## [About this exercise]
Please reproduce exactly the line that carries "X1: none -> 24MHz (N4, N6)" and all remaining lines through the last line of the data, and write nothing else.

## [Supplied data]
--------------------

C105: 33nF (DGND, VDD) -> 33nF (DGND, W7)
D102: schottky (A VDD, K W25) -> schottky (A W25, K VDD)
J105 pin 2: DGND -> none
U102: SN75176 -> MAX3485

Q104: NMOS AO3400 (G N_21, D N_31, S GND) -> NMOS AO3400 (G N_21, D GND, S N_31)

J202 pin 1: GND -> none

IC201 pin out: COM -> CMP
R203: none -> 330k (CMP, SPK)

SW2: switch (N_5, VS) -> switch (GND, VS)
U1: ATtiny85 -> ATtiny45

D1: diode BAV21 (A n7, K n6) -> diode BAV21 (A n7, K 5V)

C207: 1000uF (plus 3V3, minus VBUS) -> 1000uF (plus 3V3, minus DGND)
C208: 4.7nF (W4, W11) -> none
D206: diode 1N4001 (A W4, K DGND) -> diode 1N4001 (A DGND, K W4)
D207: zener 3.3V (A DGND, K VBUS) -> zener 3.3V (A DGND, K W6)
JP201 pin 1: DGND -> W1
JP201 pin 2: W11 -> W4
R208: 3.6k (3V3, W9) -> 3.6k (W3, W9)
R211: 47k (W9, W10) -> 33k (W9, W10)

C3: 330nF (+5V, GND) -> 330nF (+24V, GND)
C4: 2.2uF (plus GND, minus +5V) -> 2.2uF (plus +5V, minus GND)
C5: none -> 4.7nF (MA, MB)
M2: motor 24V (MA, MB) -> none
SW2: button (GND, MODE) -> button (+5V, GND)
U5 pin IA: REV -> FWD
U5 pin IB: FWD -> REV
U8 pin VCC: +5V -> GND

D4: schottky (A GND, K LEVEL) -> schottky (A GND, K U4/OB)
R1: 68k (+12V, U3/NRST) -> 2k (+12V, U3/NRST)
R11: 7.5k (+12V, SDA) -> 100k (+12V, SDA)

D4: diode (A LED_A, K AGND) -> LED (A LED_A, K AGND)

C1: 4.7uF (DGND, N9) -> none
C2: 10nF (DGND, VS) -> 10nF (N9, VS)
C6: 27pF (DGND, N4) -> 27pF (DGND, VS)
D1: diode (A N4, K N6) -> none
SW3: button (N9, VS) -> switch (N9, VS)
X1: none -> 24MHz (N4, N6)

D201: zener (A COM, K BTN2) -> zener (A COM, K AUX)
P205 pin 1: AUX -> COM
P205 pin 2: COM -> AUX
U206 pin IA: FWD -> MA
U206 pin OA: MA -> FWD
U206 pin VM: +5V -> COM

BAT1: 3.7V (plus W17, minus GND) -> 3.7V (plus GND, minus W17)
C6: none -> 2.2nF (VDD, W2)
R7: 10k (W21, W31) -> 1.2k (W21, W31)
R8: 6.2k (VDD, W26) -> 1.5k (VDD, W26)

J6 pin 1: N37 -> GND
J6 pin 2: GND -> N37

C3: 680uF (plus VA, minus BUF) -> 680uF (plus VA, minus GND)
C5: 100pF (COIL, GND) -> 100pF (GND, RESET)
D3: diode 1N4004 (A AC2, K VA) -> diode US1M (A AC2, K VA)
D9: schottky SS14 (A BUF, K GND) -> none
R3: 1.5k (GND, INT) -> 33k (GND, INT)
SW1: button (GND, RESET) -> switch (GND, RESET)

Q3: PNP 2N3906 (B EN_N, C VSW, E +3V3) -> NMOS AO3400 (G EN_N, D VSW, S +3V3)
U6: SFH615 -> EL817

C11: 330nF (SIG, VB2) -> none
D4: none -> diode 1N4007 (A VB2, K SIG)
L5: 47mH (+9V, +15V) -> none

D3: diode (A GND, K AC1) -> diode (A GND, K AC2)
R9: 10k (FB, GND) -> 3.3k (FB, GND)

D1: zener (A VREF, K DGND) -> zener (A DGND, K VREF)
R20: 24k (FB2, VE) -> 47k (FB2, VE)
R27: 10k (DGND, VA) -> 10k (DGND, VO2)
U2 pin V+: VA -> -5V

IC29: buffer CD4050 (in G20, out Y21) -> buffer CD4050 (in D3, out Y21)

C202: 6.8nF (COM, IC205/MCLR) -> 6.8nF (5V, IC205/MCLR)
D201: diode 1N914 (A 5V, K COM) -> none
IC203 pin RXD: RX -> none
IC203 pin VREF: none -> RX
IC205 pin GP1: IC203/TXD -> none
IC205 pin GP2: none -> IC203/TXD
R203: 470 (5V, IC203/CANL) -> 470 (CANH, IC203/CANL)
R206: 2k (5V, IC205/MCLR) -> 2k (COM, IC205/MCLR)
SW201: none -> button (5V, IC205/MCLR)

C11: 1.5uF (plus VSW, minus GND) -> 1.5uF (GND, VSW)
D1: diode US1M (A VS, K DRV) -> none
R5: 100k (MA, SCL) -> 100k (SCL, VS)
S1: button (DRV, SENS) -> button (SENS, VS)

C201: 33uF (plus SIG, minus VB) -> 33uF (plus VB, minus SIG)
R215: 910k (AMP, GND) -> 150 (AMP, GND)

--------------------

## [Solved exercise]
X1: none -> 24MHz (N4, N6)

D201: zener (A COM, K BTN2) -> zener (A COM, K AUX)
P205 pin 1: AUX -> COM
P205 pin 2: COM -> AUX
U206 pin IA: FWD -> MA
U206 pin OA: MA -> FWD
U206 pin VM: +5V -> COM

BAT1: 3.7V (plus W17, minus GND) -> 3.7V (plus GND, minus W17)
C6: none -> 2.2nF (VDD, W2)
R7: 10k (W21, W31) -> 1.2k (W21, W31)
R8: 6.2k (VDD, W26) -> 1.5k (VDD, W26)

J6 pin 1: N37 -> GND
J6 pin 2: GND -> N37

C3: 680uF (plus VA, minus BUF) -> 680uF (plus VA, minus GND)
C5: 100pF (COIL, GND) -> 100pF (GND, RESET)
D3: diode 1N4004 (A AC2, K VA) -> diode US1M (A AC2, K VA)
D9: schottky SS14 (A BUF, K GND) -> none
R3: 1.5k (GND, INT) -> 33k (GND, INT)
SW1: button (GND, RESET) -> switch (GND, RESET)

Q3: PNP 2N3906 (B EN_N, C VSW, E +3V3) -> NMOS AO3400 (G EN_N, D VSW, S +3V3)
U6: SFH615 -> EL817

C11: 330nF (SIG, VB2) -> none
D4: none -> diode 1N4007 (A VB2, K SIG)
L5: 47mH (+9V, +15V) -> none

D3: diode (A GND, K AC1) -> diode (A GND, K AC2)
R9: 10k (FB, GND) -> 3.3k (FB, GND)

D1: zener (A VREF, K DGND) -> zener (A DGND, K VREF)
R20: 24k (FB2, VE) -> 47k (FB2, VE)
R27: 10k (DGND, VA) -> 10k (DGND, VO2)
U2 pin V+: VA -> -5V

IC29: buffer CD4050 (in G20, out Y21) -> buffer CD4050 (in D3, out Y21)

C202: 6.8nF (COM, IC205/MCLR) -> 6.8nF (5V, IC205/MCLR)
D201: diode 1N914 (A 5V, K COM) -> none
IC203 pin RXD: RX -> none
IC203 pin VREF: none -> RX
IC205 pin GP1: IC203/TXD -> none
IC205 pin GP2: none -> IC203/TXD
R203: 470 (5V, IC203/CANL) -> 470 (CANH, IC203/CANL)
R206: 2k (5V, IC205/MCLR) -> 2k (COM, IC205/MCLR)
SW201: none -> button (5V, IC205/MCLR)

C11: 1.5uF (plus VSW, minus GND) -> 1.5uF (GND, VSW)
D1: diode US1M (A VS, K DRV) -> none
R5: 100k (MA, SCL) -> 100k (SCL, VS)
S1: button (DRV, SENS) -> button (SENS, VS)

C201: 33uF (plus SIG, minus VB) -> 33uF (plus VB, minus SIG)
R215: 910k (AMP, GND) -> 150 (AMP, GND)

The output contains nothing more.